- **EXERCISE BRIEF**
Present the records as a Markdown table with columns Row and Text, numbering each nonblank line in Row and giving the line itself in Text. Begin at the first line of the records, end after the line that contains "A distance of", and omit blank lines.

- **SUPPLIED RECORDS**
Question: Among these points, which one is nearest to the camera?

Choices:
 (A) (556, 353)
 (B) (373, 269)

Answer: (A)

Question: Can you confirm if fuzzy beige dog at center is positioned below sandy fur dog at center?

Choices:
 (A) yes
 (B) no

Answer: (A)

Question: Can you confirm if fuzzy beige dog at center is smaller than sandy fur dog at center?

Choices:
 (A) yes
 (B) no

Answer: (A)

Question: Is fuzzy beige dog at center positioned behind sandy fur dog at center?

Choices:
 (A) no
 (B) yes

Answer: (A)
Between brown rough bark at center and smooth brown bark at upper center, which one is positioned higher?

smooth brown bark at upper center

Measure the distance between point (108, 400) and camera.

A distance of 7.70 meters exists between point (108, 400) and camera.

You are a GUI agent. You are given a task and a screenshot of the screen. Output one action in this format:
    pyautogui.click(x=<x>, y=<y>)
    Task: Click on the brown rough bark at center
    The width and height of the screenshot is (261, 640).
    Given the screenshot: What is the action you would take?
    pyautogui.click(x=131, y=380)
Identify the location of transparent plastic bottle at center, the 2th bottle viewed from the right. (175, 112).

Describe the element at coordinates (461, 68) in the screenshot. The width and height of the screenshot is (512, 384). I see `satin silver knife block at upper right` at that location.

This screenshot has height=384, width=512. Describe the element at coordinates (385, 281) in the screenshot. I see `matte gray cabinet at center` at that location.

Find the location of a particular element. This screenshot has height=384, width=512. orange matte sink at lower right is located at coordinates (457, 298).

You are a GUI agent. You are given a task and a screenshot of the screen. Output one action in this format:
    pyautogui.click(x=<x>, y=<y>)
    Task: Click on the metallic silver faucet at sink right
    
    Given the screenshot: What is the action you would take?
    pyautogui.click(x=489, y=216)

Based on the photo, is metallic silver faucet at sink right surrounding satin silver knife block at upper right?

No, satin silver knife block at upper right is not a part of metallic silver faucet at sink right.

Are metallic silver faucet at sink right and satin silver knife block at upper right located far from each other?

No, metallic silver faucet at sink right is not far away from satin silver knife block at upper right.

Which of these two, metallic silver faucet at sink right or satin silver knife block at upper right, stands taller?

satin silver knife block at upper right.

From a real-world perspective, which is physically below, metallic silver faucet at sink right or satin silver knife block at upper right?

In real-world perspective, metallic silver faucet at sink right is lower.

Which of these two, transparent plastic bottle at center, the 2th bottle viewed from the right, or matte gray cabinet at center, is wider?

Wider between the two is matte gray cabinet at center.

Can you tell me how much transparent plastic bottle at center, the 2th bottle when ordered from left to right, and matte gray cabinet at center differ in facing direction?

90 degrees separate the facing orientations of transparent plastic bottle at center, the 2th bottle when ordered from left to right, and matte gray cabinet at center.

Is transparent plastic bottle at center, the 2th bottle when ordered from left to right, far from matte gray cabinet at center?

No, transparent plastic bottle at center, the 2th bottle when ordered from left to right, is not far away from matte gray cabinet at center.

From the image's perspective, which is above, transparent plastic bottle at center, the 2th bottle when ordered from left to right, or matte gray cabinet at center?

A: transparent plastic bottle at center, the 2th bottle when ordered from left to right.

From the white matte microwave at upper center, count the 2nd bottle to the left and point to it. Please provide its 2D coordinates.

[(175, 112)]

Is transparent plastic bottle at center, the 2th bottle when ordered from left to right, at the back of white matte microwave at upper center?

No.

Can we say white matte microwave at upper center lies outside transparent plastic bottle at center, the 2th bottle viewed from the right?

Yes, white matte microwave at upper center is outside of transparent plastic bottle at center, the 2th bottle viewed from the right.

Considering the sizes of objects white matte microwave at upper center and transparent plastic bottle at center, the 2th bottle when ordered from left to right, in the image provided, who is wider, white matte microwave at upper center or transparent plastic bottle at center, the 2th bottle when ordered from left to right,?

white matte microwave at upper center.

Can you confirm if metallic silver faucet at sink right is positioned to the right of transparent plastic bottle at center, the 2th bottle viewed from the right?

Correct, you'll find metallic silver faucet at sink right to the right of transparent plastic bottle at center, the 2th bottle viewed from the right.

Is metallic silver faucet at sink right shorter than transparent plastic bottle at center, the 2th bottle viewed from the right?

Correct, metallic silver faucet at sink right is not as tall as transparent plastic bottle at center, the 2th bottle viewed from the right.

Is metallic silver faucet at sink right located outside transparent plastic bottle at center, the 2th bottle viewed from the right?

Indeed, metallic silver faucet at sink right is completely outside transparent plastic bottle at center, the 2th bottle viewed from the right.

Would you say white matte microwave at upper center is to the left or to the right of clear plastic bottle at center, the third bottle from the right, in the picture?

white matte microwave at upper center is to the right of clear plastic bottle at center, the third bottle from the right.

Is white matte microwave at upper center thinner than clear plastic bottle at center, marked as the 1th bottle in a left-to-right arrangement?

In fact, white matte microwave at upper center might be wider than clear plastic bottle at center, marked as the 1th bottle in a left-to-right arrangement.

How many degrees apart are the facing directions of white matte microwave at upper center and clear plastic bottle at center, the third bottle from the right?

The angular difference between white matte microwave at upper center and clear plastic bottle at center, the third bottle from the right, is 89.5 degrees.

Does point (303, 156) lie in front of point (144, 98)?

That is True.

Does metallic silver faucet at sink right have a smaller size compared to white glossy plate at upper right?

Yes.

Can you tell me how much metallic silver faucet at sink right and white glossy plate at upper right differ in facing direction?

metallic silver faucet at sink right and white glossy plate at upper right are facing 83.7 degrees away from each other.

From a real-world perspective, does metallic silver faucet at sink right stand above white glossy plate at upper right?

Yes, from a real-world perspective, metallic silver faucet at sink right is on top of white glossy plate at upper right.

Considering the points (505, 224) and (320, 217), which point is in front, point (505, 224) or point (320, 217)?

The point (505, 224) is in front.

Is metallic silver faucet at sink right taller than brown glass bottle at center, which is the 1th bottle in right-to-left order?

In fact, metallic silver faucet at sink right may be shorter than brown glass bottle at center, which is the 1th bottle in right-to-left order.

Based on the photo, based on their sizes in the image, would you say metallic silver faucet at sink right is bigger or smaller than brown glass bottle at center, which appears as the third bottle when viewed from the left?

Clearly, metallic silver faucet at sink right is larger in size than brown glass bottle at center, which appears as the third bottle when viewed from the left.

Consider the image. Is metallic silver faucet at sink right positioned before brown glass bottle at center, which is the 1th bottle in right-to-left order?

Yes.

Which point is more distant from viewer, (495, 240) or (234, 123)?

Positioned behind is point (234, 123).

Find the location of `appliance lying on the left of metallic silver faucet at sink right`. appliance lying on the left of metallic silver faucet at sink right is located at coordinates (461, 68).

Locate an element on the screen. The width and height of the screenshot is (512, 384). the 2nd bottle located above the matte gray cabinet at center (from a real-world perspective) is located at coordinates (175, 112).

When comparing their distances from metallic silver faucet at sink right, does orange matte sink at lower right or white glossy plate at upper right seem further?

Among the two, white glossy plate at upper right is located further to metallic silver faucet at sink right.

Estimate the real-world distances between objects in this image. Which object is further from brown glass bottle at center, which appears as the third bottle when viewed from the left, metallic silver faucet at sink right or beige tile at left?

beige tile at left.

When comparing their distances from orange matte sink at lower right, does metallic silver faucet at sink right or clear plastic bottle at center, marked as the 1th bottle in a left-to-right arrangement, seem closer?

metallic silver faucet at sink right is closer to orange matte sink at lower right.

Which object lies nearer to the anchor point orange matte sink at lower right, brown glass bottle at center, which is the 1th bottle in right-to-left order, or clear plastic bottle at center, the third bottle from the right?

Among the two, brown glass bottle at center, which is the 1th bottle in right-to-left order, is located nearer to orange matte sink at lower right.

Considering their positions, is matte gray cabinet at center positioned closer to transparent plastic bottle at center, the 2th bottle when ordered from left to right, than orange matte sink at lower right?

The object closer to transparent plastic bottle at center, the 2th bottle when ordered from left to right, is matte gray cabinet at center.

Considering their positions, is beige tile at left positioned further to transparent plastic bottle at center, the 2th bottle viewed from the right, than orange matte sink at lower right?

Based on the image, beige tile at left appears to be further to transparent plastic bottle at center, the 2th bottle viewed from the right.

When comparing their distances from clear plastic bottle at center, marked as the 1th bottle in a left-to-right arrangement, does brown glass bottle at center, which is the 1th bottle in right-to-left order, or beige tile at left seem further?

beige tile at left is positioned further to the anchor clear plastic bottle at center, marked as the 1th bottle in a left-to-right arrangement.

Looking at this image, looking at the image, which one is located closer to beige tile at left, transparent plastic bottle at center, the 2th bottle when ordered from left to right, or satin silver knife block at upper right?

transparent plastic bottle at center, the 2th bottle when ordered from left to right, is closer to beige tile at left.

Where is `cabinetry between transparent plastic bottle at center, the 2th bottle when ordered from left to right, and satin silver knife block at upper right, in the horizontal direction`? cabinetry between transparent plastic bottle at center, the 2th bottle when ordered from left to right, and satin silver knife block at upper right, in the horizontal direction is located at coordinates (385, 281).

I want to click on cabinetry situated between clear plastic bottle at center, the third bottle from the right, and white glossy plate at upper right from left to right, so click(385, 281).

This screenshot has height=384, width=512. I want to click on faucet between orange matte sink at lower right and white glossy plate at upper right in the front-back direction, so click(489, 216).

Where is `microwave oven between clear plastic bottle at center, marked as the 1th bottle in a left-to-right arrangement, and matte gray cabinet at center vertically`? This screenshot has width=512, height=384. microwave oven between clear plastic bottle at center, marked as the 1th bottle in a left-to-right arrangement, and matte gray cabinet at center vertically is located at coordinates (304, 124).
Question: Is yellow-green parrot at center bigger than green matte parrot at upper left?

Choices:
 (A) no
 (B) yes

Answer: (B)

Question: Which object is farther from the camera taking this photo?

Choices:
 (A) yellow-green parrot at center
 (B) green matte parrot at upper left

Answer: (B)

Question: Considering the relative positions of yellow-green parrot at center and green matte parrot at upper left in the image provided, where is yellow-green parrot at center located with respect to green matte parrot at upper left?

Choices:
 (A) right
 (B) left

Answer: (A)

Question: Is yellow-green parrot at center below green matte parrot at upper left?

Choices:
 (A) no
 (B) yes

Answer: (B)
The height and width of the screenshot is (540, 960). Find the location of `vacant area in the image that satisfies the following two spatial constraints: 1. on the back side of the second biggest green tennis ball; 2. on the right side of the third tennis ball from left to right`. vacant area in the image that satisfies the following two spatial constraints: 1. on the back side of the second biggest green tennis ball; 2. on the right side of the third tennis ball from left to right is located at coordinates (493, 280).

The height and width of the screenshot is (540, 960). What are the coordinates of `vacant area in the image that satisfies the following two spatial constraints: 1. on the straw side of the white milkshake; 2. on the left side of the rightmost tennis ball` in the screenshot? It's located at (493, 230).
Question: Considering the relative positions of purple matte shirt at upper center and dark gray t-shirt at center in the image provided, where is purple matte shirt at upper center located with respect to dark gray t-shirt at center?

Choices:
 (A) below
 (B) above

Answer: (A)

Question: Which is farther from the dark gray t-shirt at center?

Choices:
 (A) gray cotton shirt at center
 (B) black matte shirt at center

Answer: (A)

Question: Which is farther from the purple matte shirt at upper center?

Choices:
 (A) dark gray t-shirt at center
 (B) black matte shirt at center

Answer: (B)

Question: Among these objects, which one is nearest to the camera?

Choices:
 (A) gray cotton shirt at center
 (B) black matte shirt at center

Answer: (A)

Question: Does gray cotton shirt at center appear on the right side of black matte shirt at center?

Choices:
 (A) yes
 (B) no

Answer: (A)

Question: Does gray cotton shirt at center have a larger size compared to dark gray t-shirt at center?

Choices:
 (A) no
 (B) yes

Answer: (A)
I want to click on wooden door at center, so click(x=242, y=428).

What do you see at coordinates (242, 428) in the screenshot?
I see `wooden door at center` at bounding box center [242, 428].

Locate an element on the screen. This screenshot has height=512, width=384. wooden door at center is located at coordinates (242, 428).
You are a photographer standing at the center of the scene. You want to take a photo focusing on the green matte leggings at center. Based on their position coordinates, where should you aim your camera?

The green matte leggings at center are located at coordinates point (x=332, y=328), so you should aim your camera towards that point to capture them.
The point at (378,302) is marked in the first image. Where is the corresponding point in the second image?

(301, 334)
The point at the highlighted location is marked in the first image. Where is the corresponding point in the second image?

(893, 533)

- **SOLUTION**
| Row | Text |
|---|---|
| 1 | Question: Among these points, which one is nearest to the camera? |
| 2 | Choices: |
| 3 |  (A) (556, 353) |
| 4 |  (B) (373, 269) |
| 5 | Answer: (A) |
| 6 | Question: Can you confirm if fuzzy beige dog at center is positioned below sandy fur dog at center? |
| 7 | Choices: |
| 8 |  (A) yes |
| 9 |  (B) no |
| 10 | Answer: (A) |
| 11 | Question: Can you confirm if fuzzy beige dog at center is smaller than sandy fur dog at center? |
| 12 | Choices: |
| 13 |  (A) yes |
| 14 |  (B) no |
| 15 | Answer: (A) |
| 16 | Question: Is fuzzy beige dog at center positioned behind sandy fur dog at center? |
| 17 | Choices: |
| 18 |  (A) no |
| 19 |  (B) yes |
| 20 | Answer: (A) |
| 21 | Between brown rough bark at center and smooth brown bark at upper center, which one is positioned higher? |
| 22 | smooth brown bark at upper center |
| 23 | Measure the distance between point (108, 400) and camera. |
| 24 | A distance of 7.70 meters exists between point (108, 400) and camera. |